• **Directions**:
Transcribe the entries below word for word, beginning at the line with "purple tile I6:J9" and stopping after the line with "white slope O2:P3"; drop all pictures.

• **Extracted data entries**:
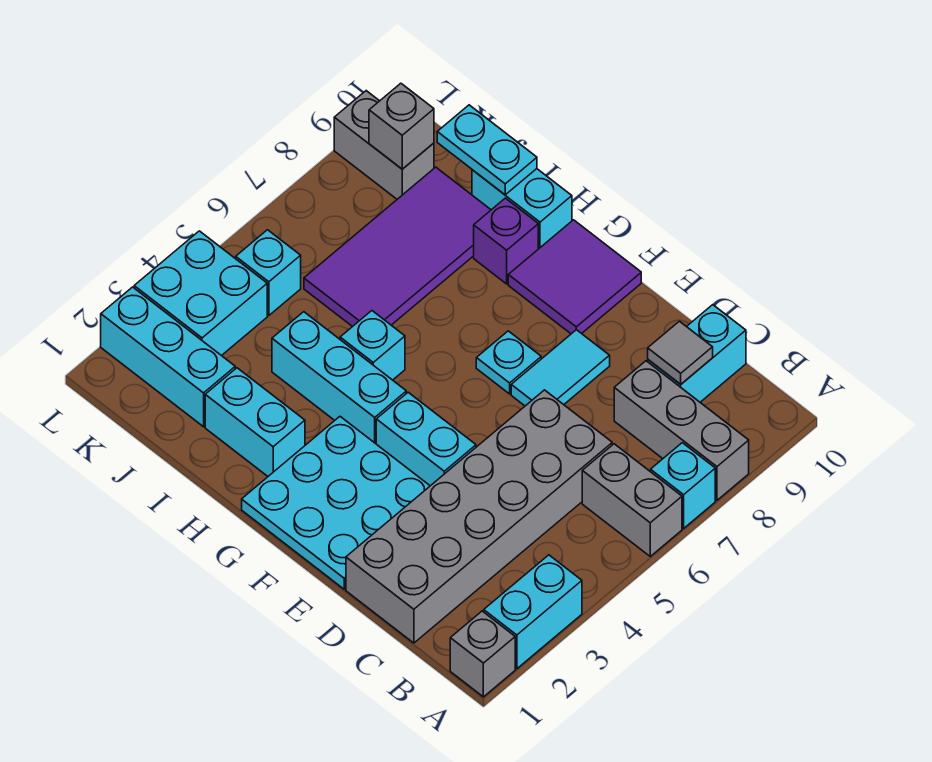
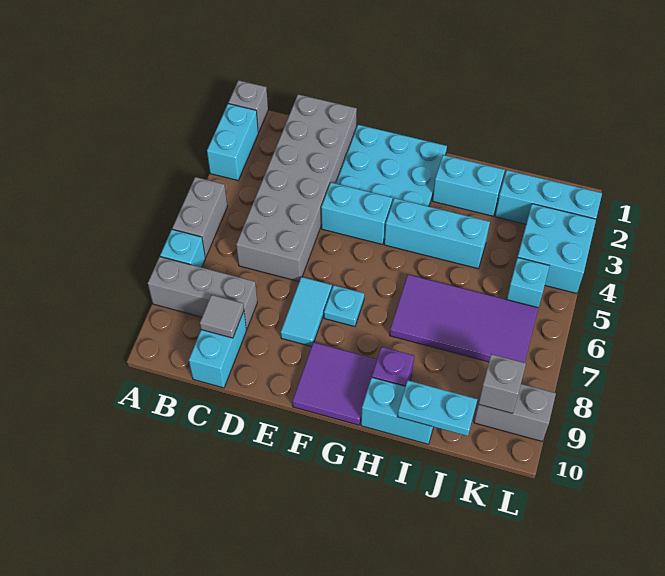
grey brick A6:B6 level 1 -> grey brick A5:A6 level 1
cyan brick H5 level 1 -> none
purple tile I6:J9 level 1 -> purple tile H6:K7 level 1

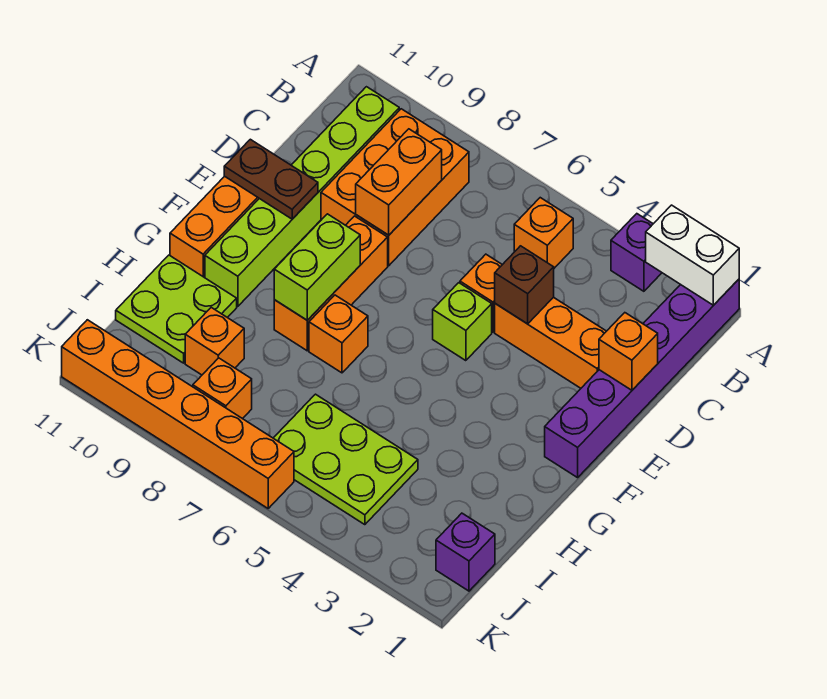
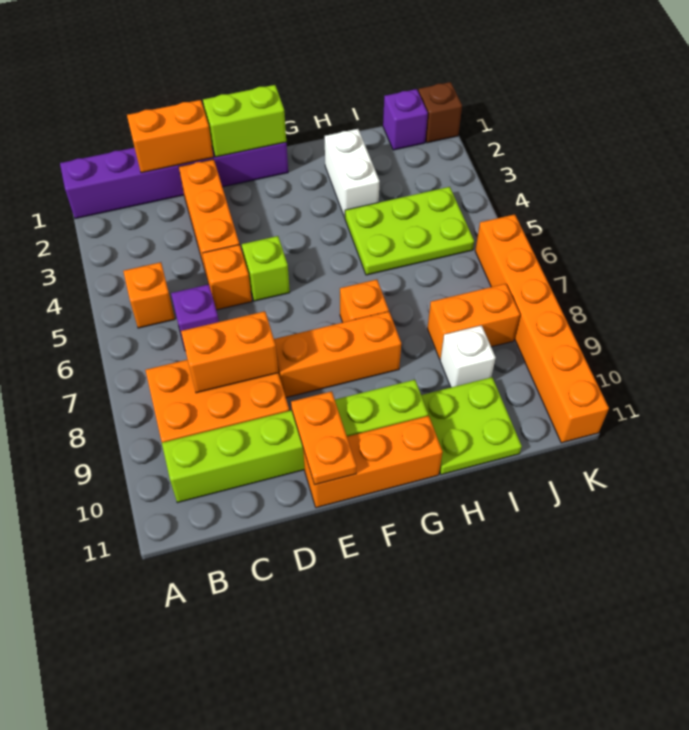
white brick A1:A2 level 2 -> white brick H2:H3 level 1
purple brick A3 level 1 -> purple brick C6 level 1
orange brick D1 level 2 -> orange brick C1:D1 level 2
brown brick D4 level 2 -> brown brick K1 level 1
brown plate E10:E11 level 2 -> orange plate E10:E11 level 2
lime brick F8:G8 level 2 -> lime brick E1:F1 level 2
lime plate I4:J6 level 1 -> lime plate H4:J5 level 1
orange brick I9 level 1 -> white brick I9 level 1
orange brick J8 level 1 -> orange brick I8:J8 level 1

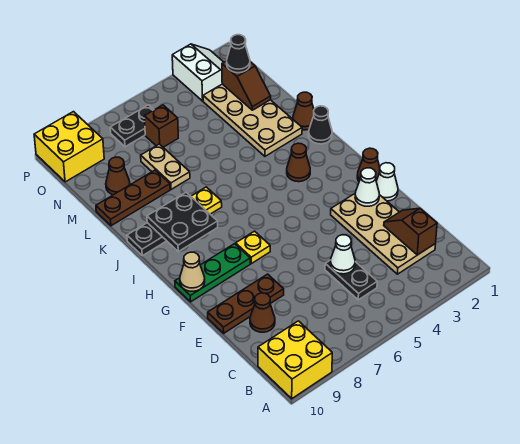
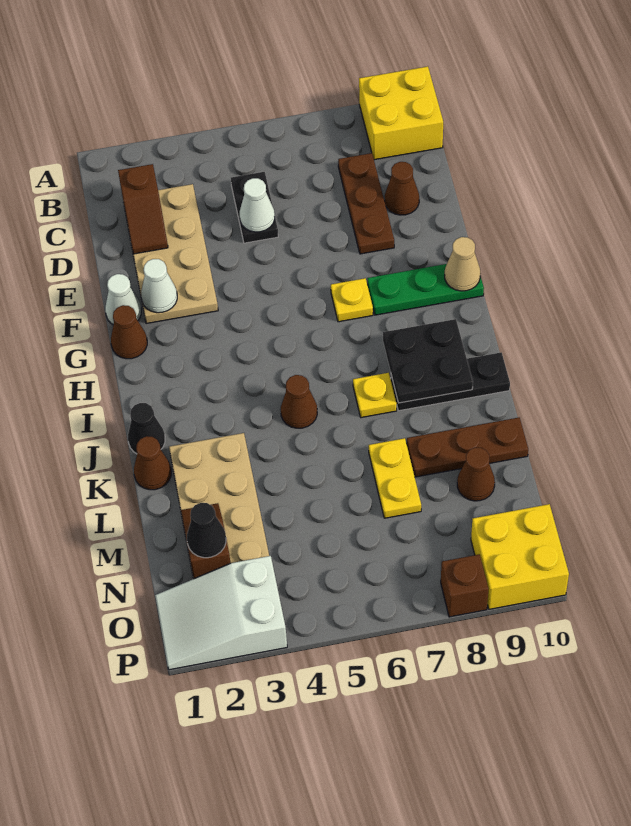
brown plate E8:E10 level 1 -> brown plate C8:E8 level 1
brown cone I3 level 1 -> brown cone J5 level 1
tan plate L7:M7 level 1 -> yellow plate L7:M7 level 1
brown brick N6 level 1 -> brown brick P8 level 1
white slope O2:P3 level 1 top 3 -> white slope O1:P3 level 1 top 3
black plate O6:O7 level 1 -> none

• **Your solution**:
purple tile I6:J9 level 1 -> purple tile H6:K7 level 1

white brick A1:A2 level 2 -> white brick H2:H3 level 1
purple brick A3 level 1 -> purple brick C6 level 1
orange brick D1 level 2 -> orange brick C1:D1 level 2
brown brick D4 level 2 -> brown brick K1 level 1
brown plate E10:E11 level 2 -> orange plate E10:E11 level 2
lime brick F8:G8 level 2 -> lime brick E1:F1 level 2
lime plate I4:J6 level 1 -> lime plate H4:J5 level 1
orange brick I9 level 1 -> white brick I9 level 1
orange brick J8 level 1 -> orange brick I8:J8 level 1

brown plate E8:E10 level 1 -> brown plate C8:E8 level 1
brown cone I3 level 1 -> brown cone J5 level 1
tan plate L7:M7 level 1 -> yellow plate L7:M7 level 1
brown brick N6 level 1 -> brown brick P8 level 1
white slope O2:P3 level 1 top 3 -> white slope O1:P3 level 1 top 3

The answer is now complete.